-- Data excerpts follows --
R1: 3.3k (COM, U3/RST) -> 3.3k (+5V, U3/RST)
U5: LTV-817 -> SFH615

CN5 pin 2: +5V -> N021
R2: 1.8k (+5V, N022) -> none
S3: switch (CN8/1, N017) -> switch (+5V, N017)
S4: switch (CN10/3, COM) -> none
-- Data excerpts concluded --
-- Data excerpts follows --
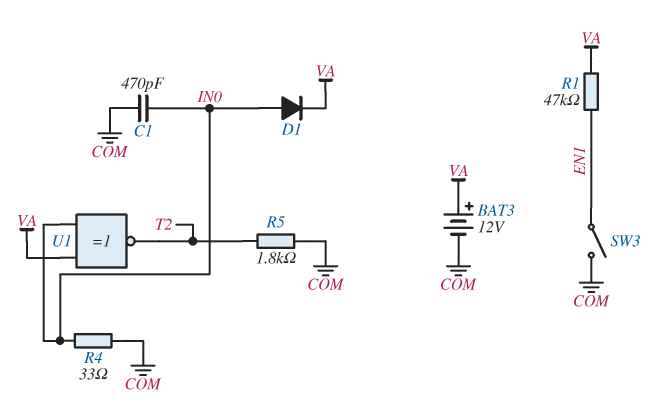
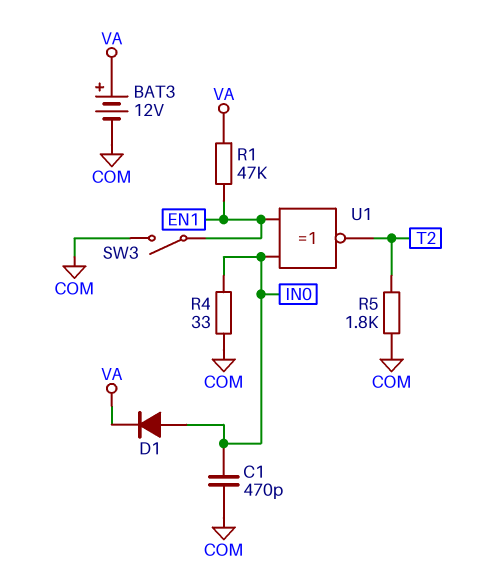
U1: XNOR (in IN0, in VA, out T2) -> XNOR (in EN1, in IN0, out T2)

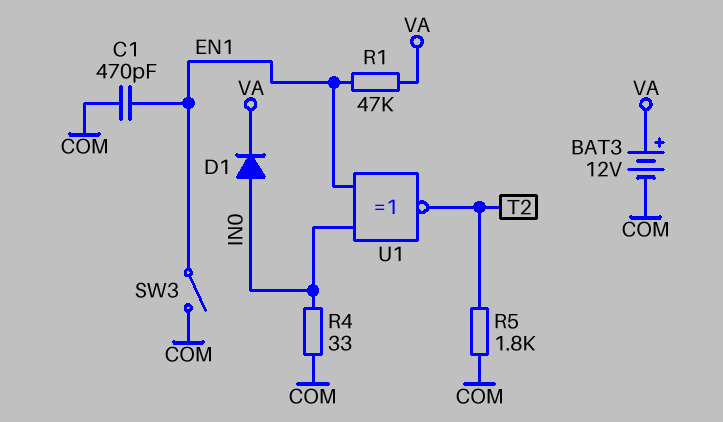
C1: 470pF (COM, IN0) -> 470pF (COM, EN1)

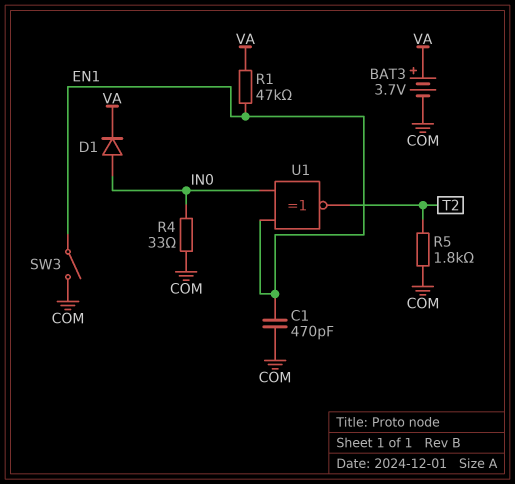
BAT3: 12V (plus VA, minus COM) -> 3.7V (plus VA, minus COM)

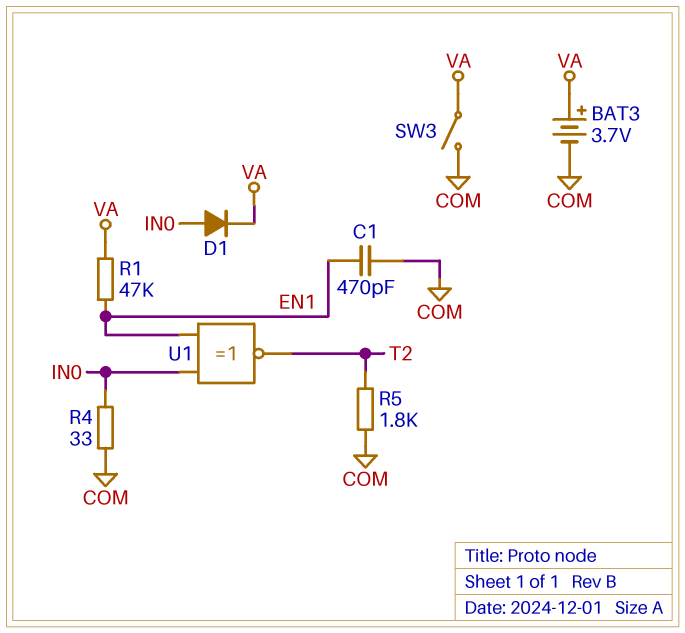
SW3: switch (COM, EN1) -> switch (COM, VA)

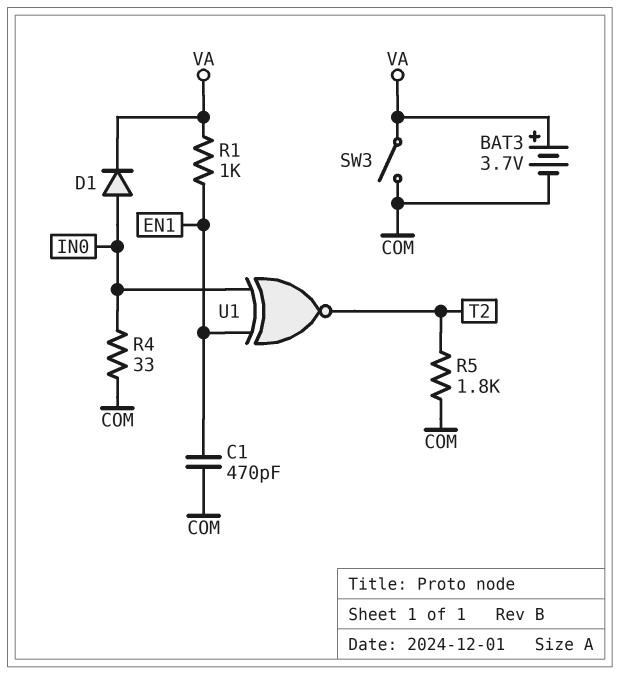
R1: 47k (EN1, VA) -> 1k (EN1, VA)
-- Data excerpts concluded --
Look through the data above and return exactly the lines from the one that contains "R1: 3.3k (COM, U3/RST) -> 3.3k (+5V, U3/RST)" to the one that contains "S4: switch (CN10/3, COM) -> none", inclusive, with nothing else.

Written response.
R1: 3.3k (COM, U3/RST) -> 3.3k (+5V, U3/RST)
U5: LTV-817 -> SFH615

CN5 pin 2: +5V -> N021
R2: 1.8k (+5V, N022) -> none
S3: switch (CN8/1, N017) -> switch (+5V, N017)
S4: switch (CN10/3, COM) -> none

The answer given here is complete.